> **Extracted material**
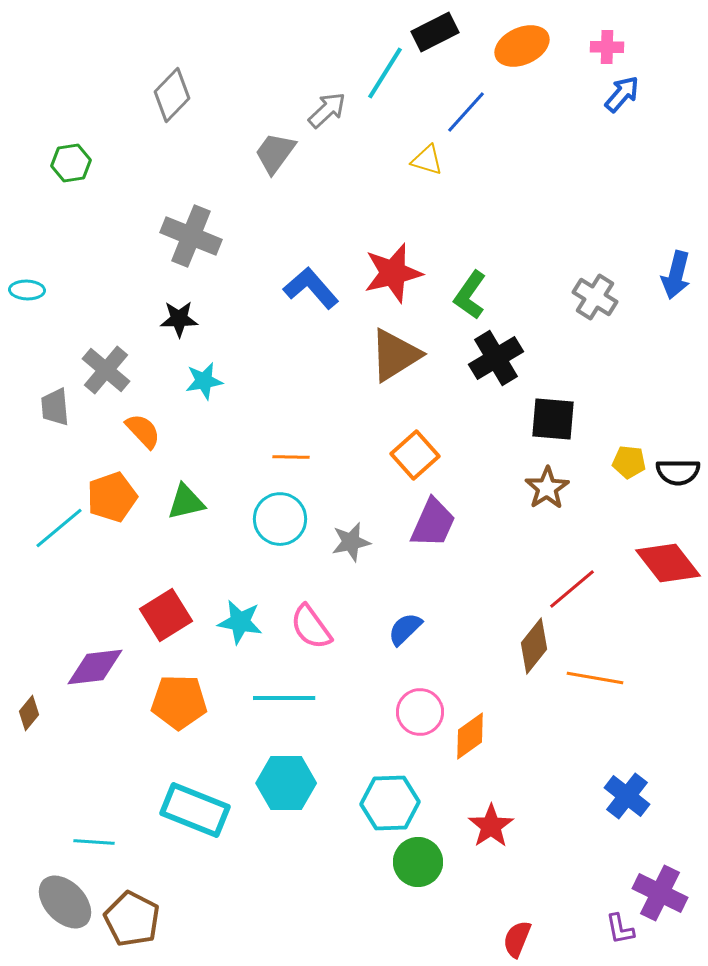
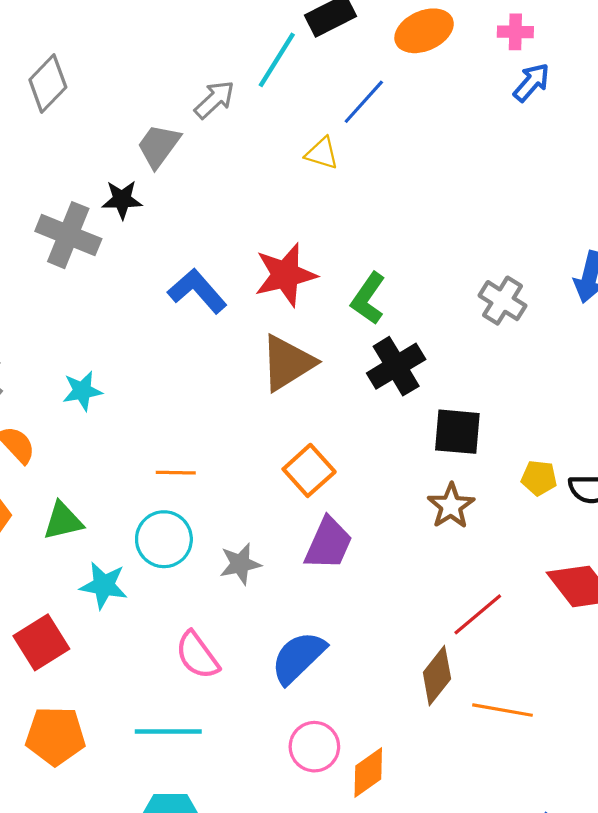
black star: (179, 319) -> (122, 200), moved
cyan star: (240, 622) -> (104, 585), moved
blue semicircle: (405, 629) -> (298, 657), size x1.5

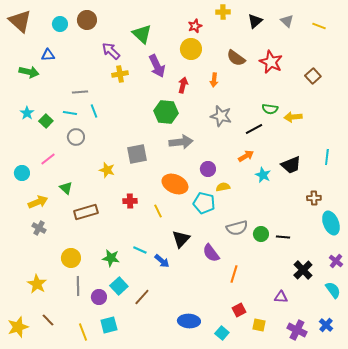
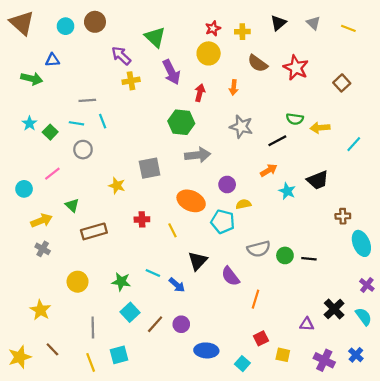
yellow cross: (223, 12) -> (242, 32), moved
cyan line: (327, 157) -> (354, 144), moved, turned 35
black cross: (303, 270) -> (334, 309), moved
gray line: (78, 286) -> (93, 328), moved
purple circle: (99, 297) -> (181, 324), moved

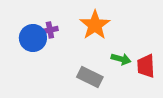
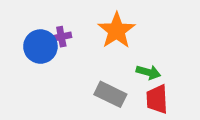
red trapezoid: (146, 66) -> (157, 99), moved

> **Instructions to follow**
Make an exact copy of only those lines that run from the line with "yellow cross: (223, 12) -> (242, 32), moved" through the end of the records, excluding pictures.

> **Expected answer**
yellow cross: (223, 12) -> (242, 32), moved
cyan line: (327, 157) -> (354, 144), moved, turned 35
black cross: (303, 270) -> (334, 309), moved
gray line: (78, 286) -> (93, 328), moved
purple circle: (99, 297) -> (181, 324), moved

red trapezoid: (146, 66) -> (157, 99), moved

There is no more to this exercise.